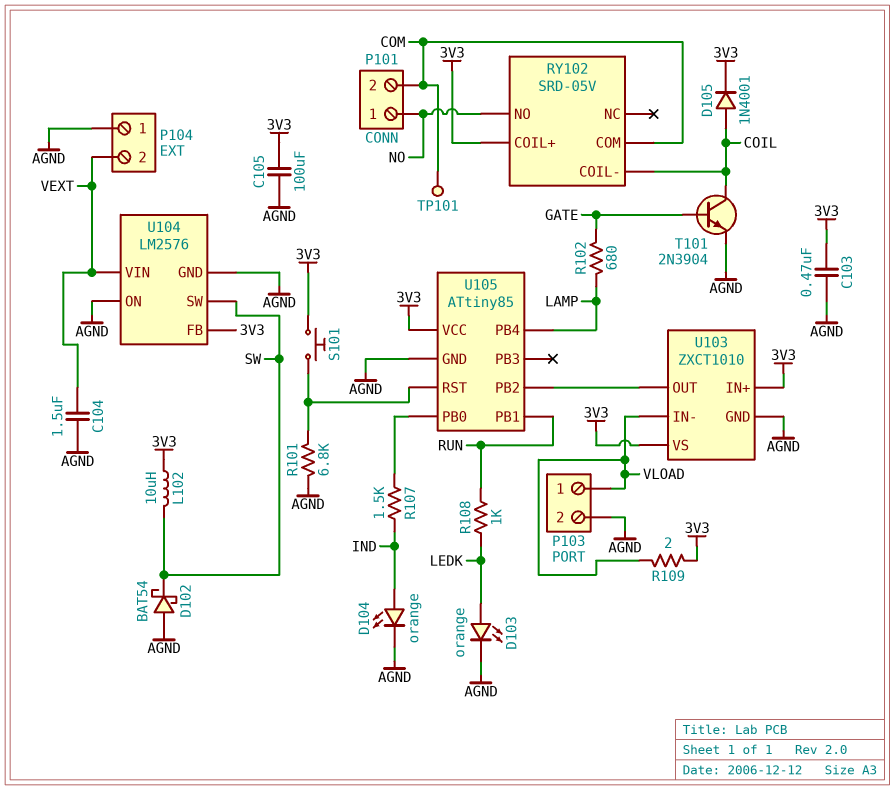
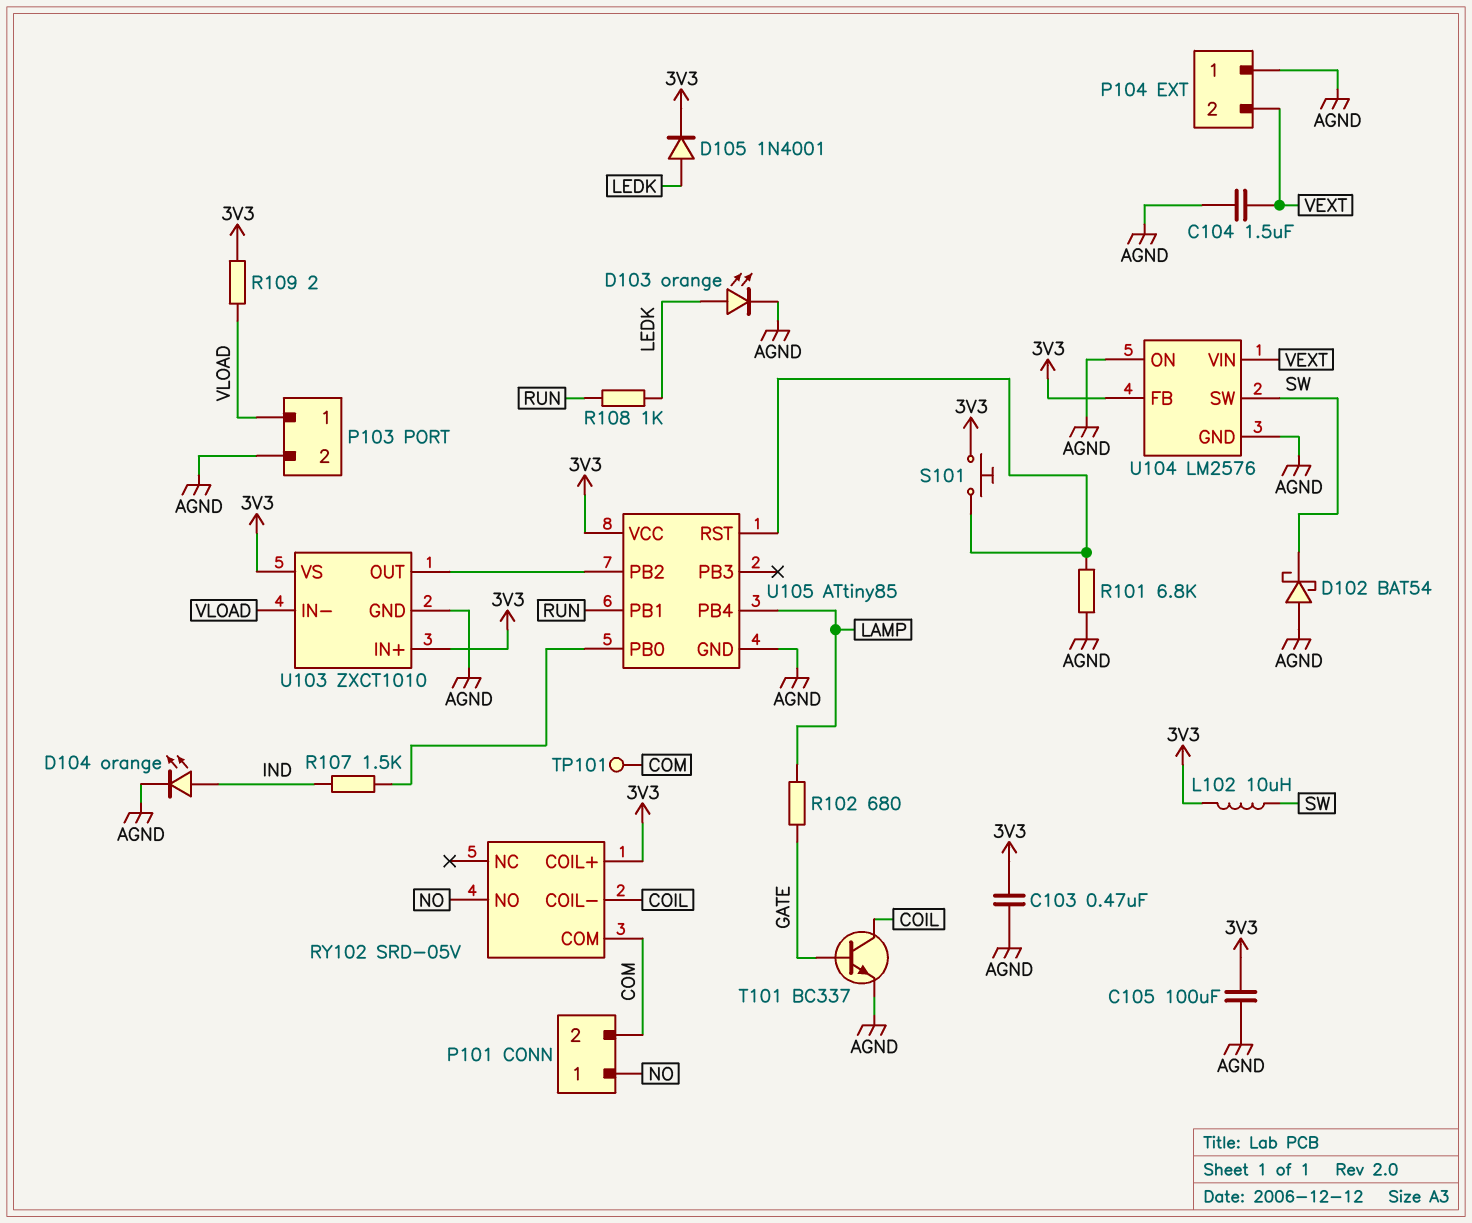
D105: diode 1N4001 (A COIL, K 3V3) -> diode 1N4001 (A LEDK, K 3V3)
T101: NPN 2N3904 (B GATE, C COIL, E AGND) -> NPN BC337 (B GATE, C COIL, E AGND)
* * *
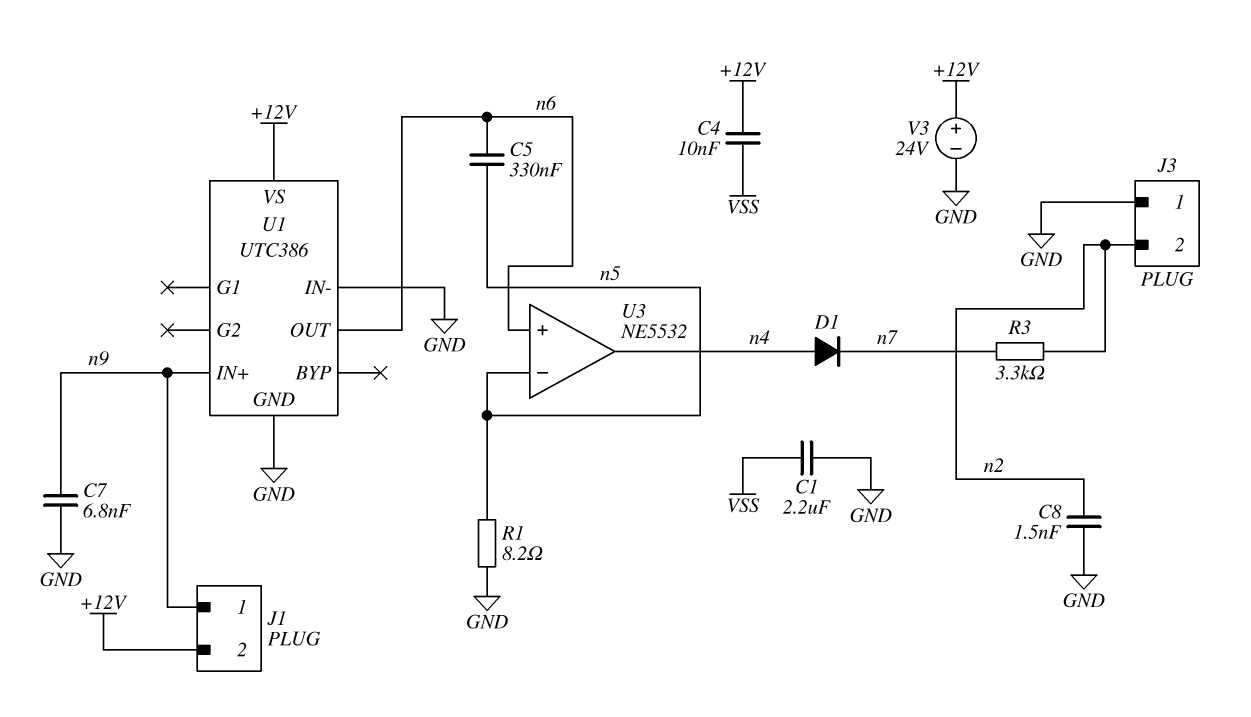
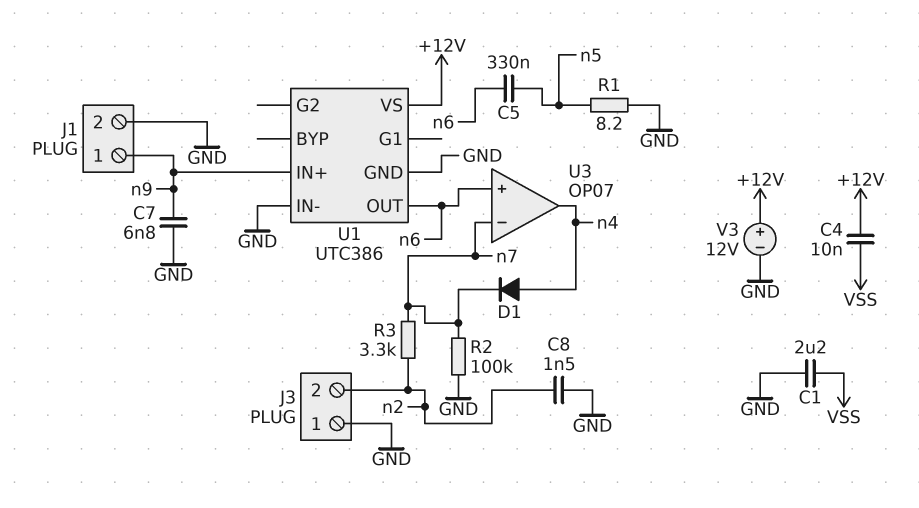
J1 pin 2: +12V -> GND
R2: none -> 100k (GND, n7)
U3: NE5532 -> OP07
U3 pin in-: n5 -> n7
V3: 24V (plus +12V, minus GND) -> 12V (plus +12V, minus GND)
...
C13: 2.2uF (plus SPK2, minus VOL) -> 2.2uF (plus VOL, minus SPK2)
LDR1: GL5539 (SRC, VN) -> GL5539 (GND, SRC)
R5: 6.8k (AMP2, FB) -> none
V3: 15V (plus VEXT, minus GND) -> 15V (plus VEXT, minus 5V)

**Problem description**
Quote the data above from the line containing "U3: NE5532 -> OP07" to the line containing "V3: 24V (plus", inclusive, and stop.

**Response to the task**
U3: NE5532 -> OP07
U3 pin in-: n5 -> n7
V3: 24V (plus +12V, minus GND) -> 12V (plus +12V, minus GND)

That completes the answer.